§ Work instructions:
Any pictures in the records below should be skipped; write out everything else exactly.

§ Source information:

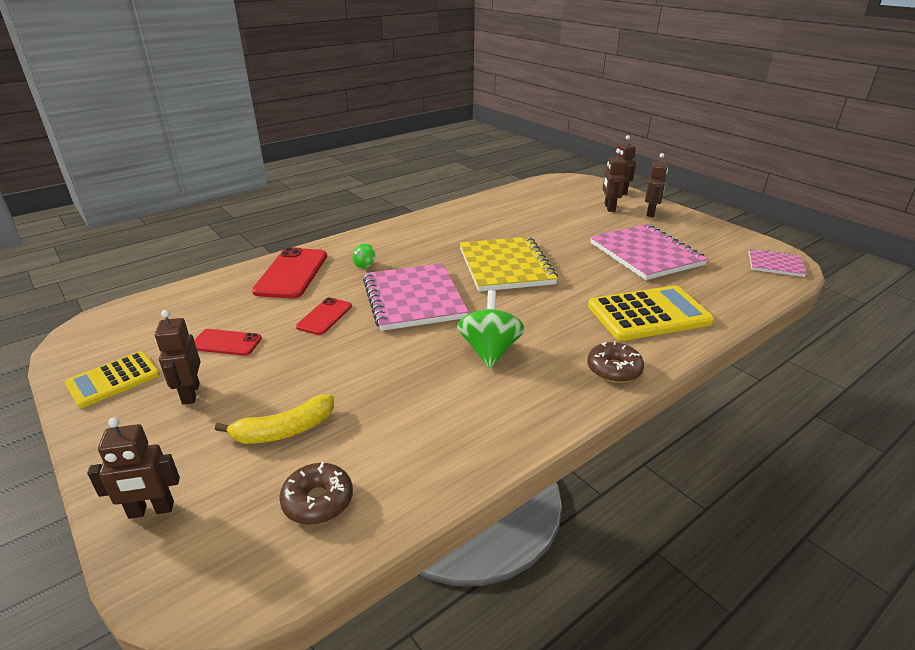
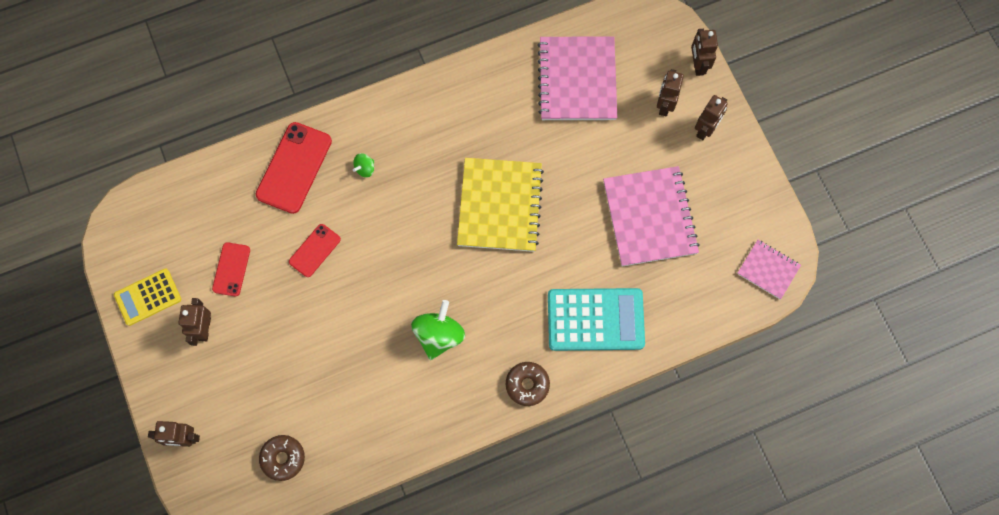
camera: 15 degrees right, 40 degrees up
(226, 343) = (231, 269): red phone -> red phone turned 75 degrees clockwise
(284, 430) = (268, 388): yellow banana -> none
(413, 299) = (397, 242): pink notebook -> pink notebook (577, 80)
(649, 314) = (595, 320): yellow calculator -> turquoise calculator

§ Solution for this task:
camera: 15 degrees right, 40 degrees up
(226, 343) = (231, 269): red phone -> red phone turned 75 degrees clockwise
(284, 430) = (268, 388): yellow banana -> none
(413, 299) = (397, 242): pink notebook -> pink notebook (577, 80)
(649, 314) = (595, 320): yellow calculator -> turquoise calculator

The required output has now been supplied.